• [Aim of the exercise]: Copy each line of the data below with the word "none".

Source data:
___

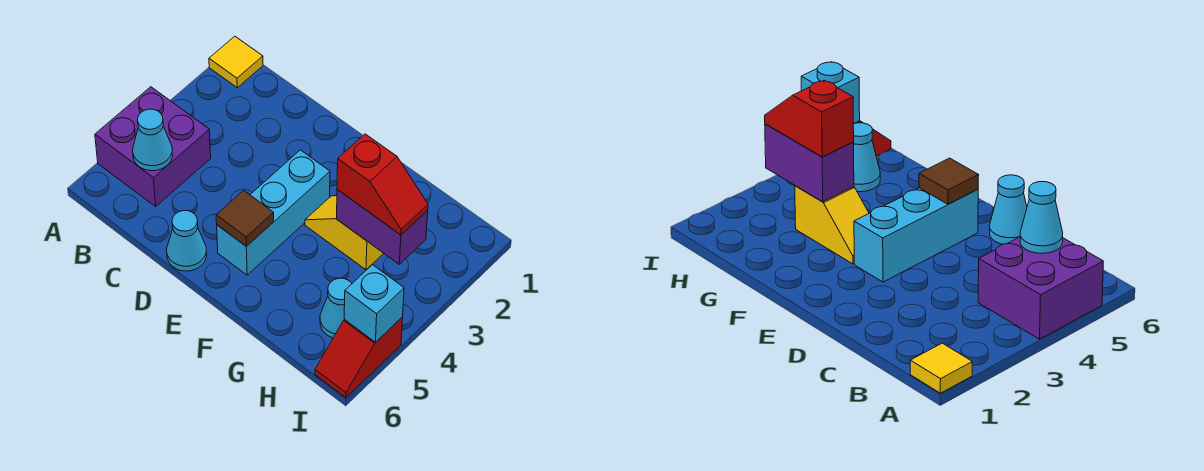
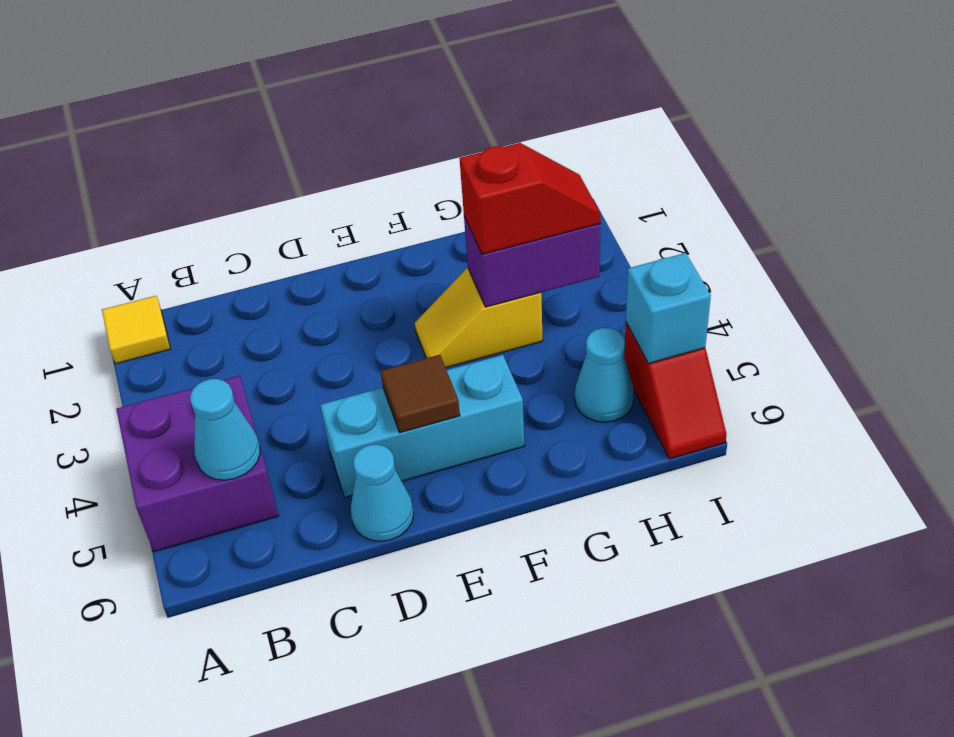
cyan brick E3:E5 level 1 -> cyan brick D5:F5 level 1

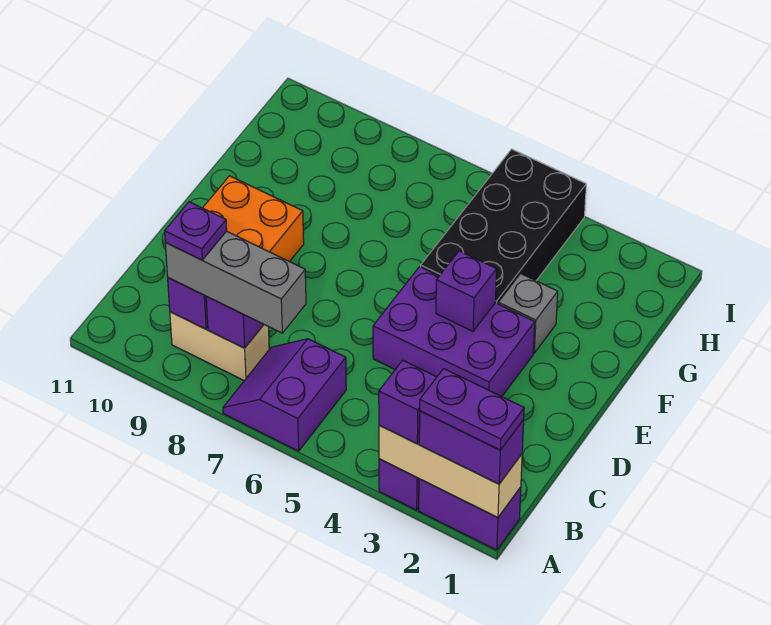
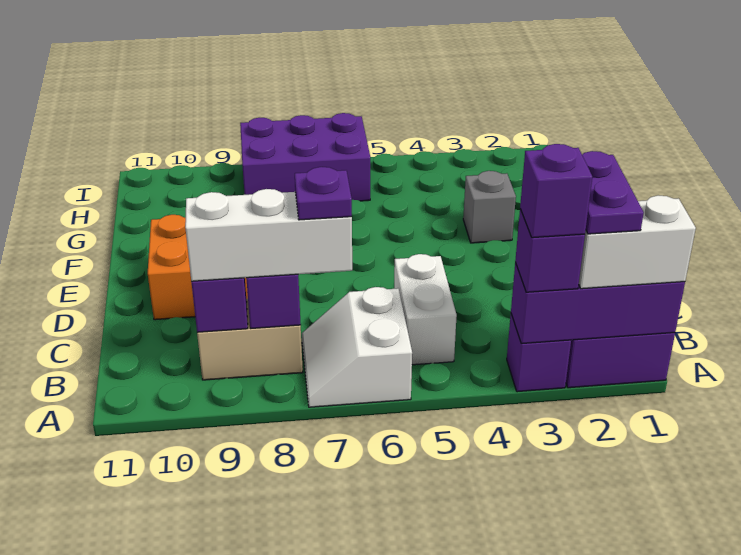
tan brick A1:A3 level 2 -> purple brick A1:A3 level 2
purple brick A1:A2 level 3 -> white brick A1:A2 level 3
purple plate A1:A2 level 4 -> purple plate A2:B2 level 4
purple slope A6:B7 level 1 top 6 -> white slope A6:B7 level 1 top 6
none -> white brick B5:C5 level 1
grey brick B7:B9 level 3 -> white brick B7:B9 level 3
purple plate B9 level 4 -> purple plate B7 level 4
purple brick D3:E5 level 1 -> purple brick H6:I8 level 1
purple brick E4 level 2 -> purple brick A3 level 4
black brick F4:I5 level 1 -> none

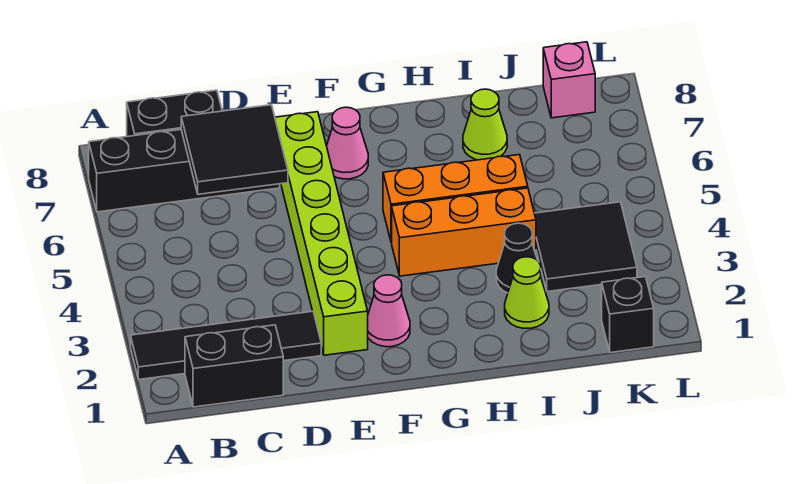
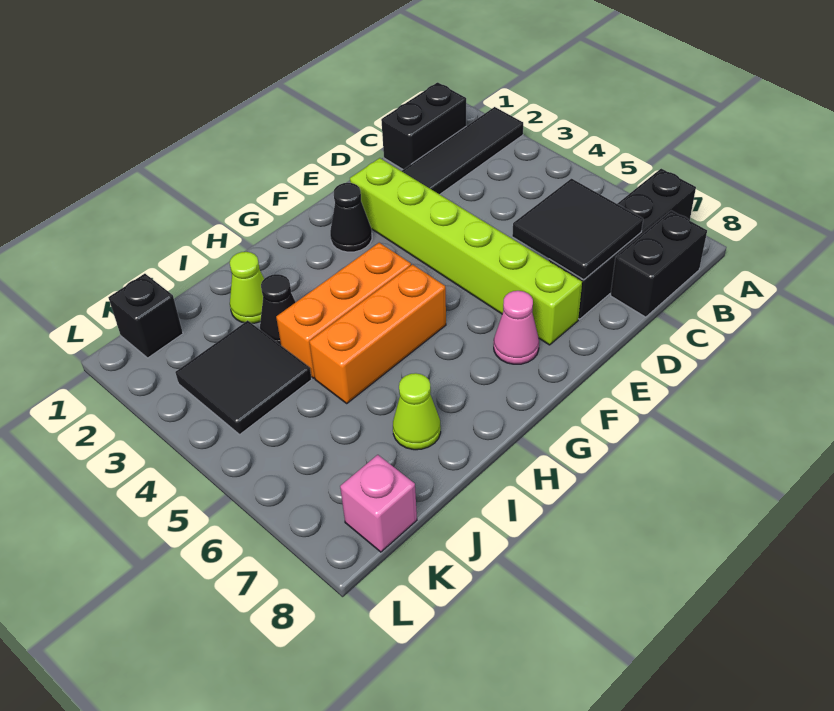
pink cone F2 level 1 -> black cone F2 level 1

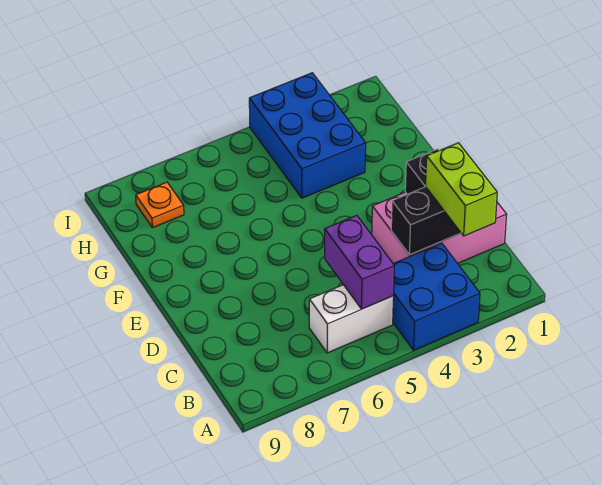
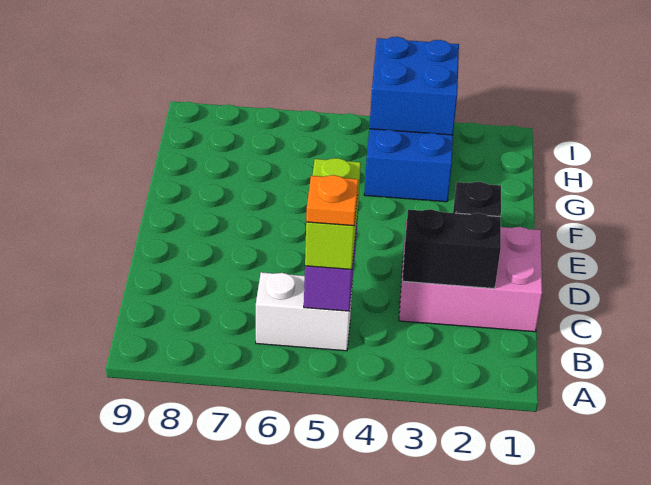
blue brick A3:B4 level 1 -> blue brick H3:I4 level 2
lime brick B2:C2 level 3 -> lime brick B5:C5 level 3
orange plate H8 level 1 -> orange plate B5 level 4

___

• [Result below]:
none -> white brick B5:C5 level 1
black brick F4:I5 level 1 -> none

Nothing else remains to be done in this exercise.